(Source data)
────
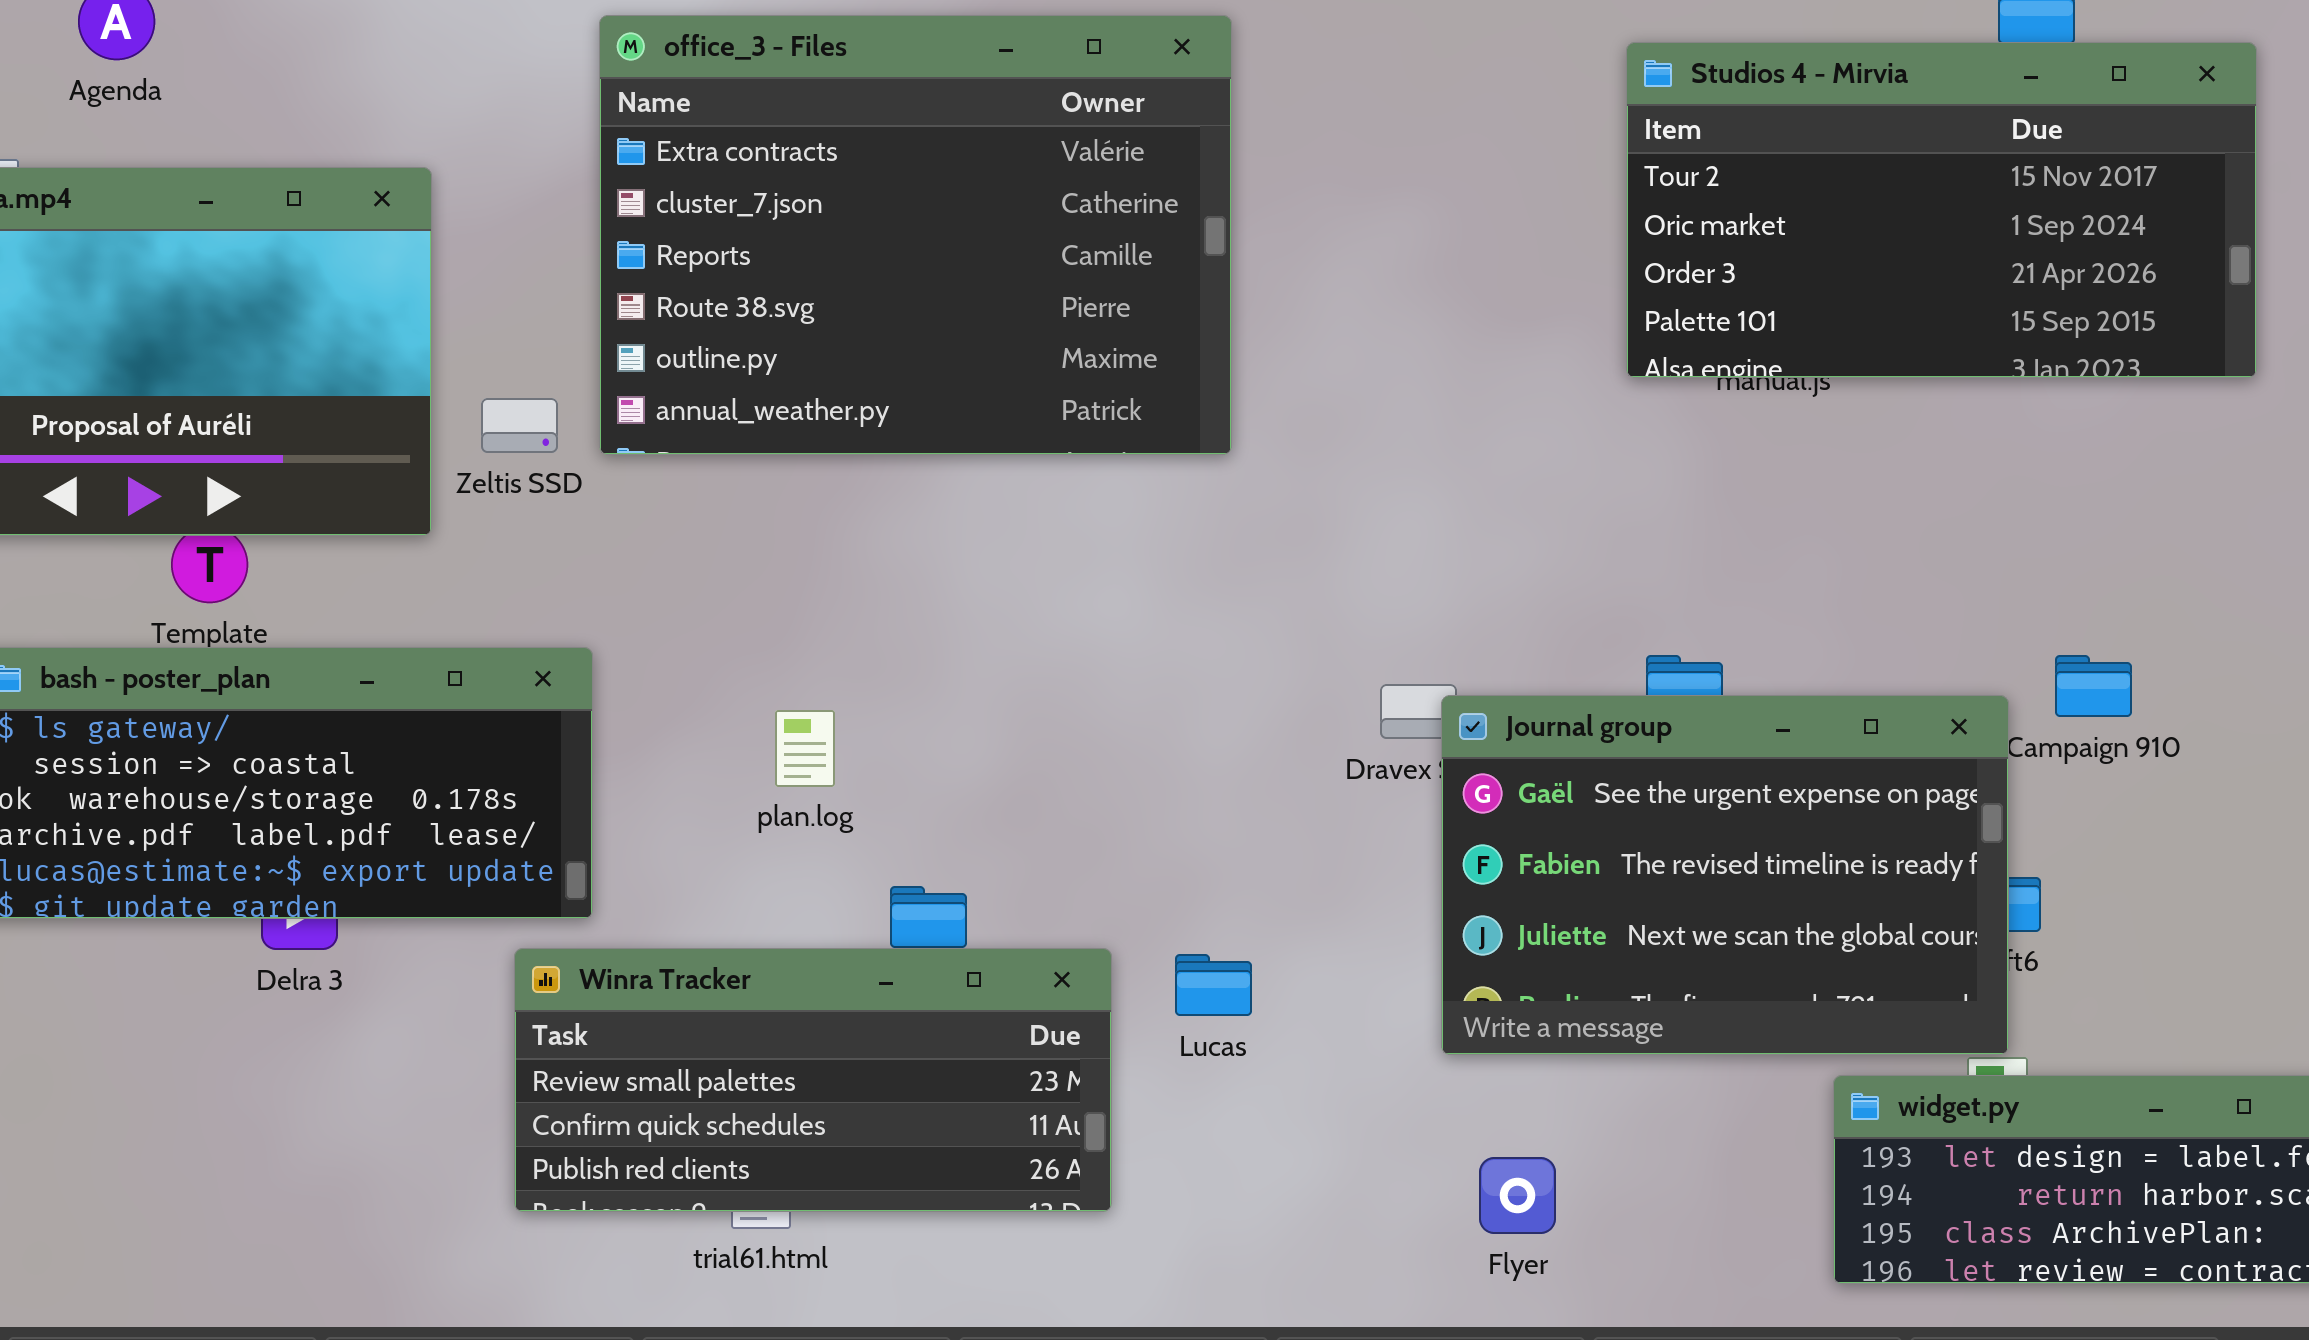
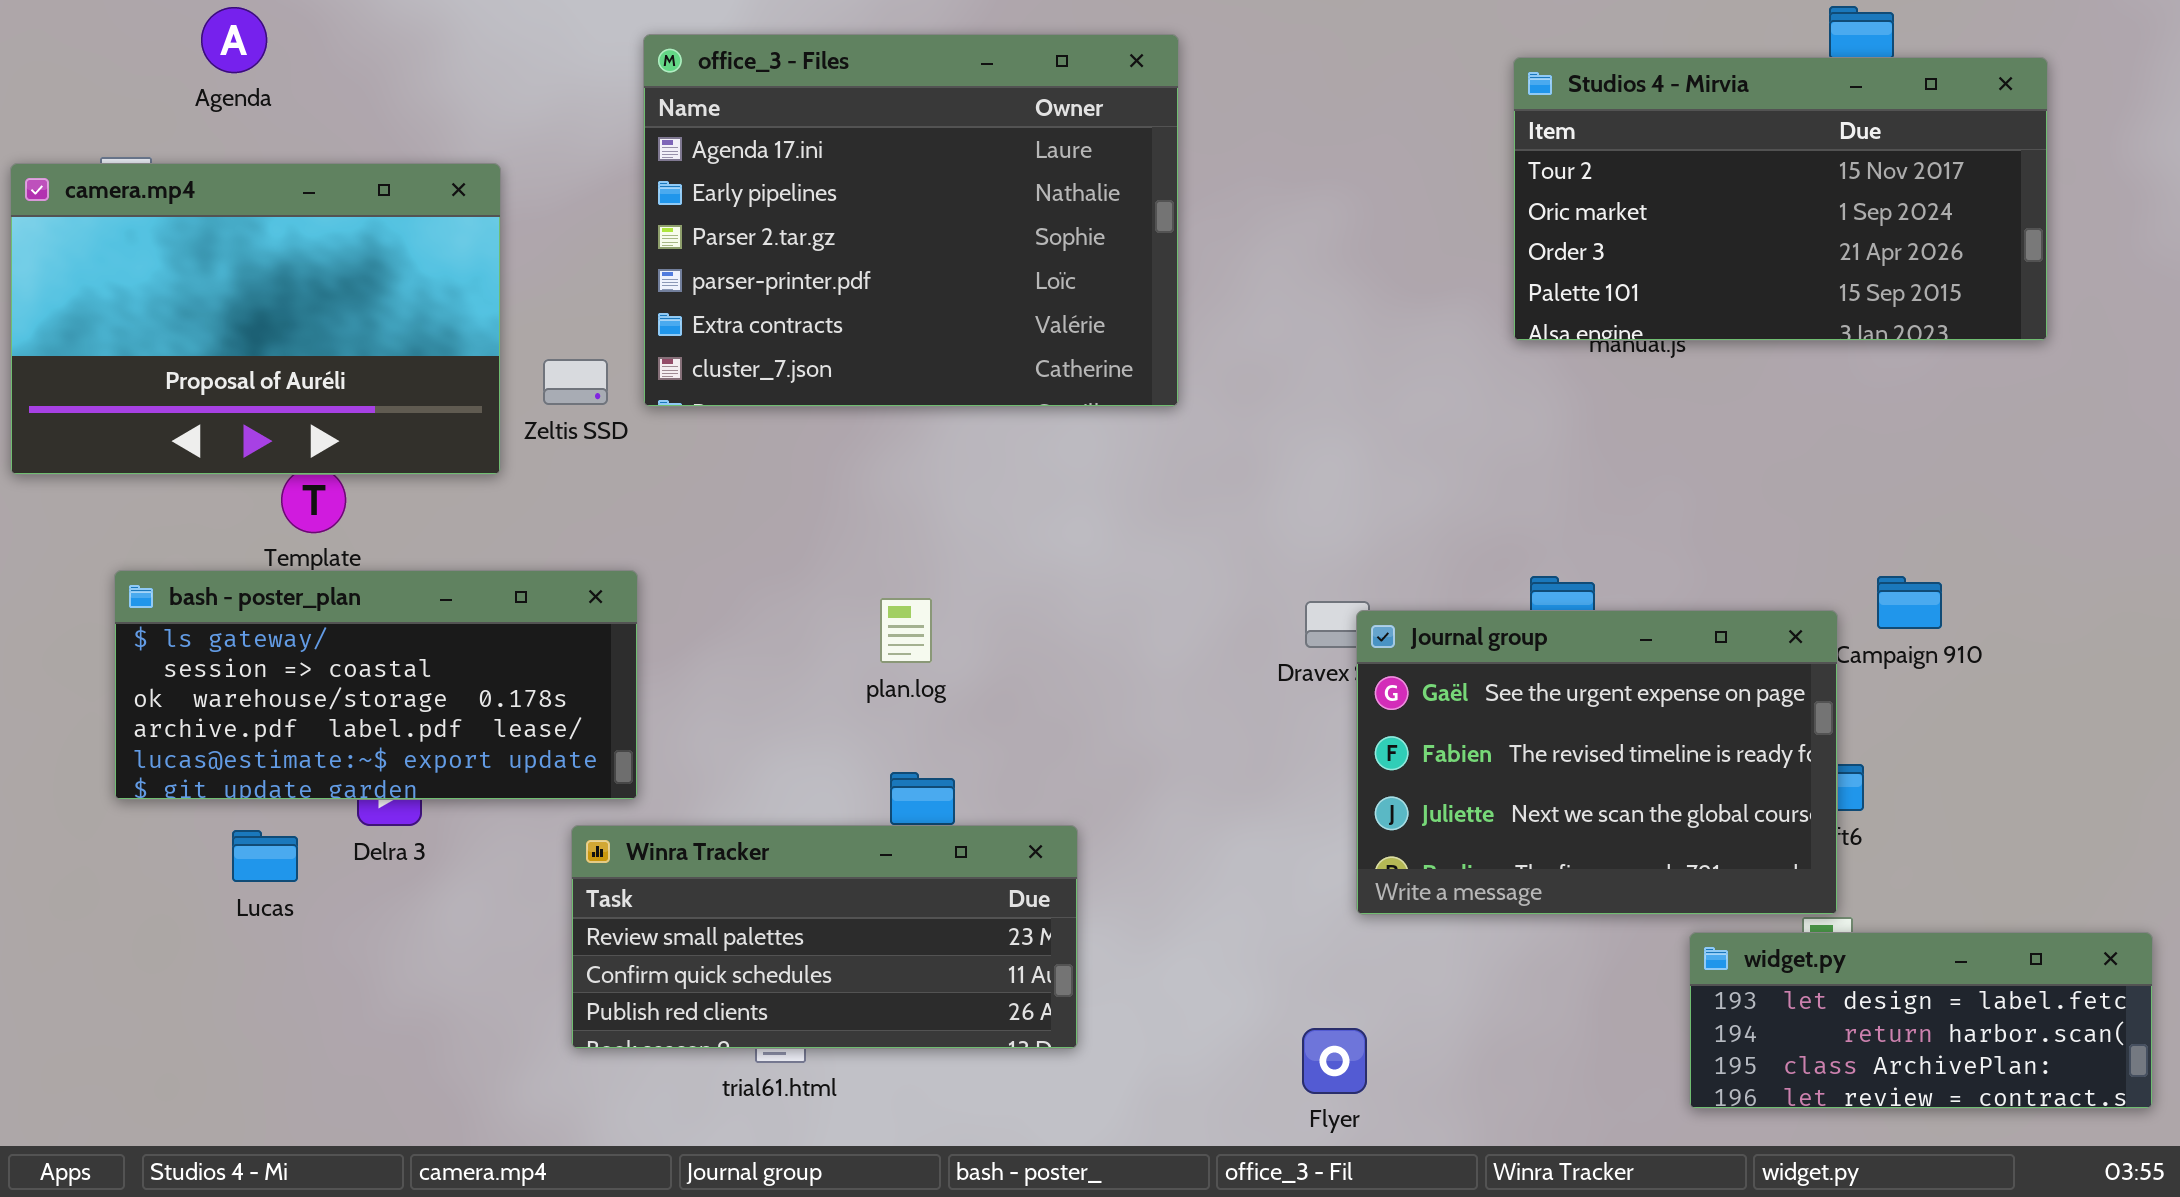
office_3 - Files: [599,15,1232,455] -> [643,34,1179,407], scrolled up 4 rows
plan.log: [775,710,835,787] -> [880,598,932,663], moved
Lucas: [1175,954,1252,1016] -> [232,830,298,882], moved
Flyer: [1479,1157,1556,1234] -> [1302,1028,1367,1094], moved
────
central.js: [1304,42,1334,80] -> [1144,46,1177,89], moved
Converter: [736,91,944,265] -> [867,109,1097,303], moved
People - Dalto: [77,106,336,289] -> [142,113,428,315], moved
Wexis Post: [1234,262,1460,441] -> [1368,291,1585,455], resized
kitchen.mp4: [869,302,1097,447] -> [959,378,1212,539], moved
────
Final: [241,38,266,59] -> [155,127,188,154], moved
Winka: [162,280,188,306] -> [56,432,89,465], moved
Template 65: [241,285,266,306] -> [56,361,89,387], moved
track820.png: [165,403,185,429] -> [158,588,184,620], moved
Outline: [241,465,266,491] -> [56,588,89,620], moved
────
(Task objective) Word for word, restate the lines above from the line containing "central.js: [1304,42,1334,80] ->" through the line containing "kitchen.mp4: [869,302,1097,447] ->", with both included and nothing else.

(Finished exercise)
central.js: [1304,42,1334,80] -> [1144,46,1177,89], moved
Converter: [736,91,944,265] -> [867,109,1097,303], moved
People - Dalto: [77,106,336,289] -> [142,113,428,315], moved
Wexis Post: [1234,262,1460,441] -> [1368,291,1585,455], resized
kitchen.mp4: [869,302,1097,447] -> [959,378,1212,539], moved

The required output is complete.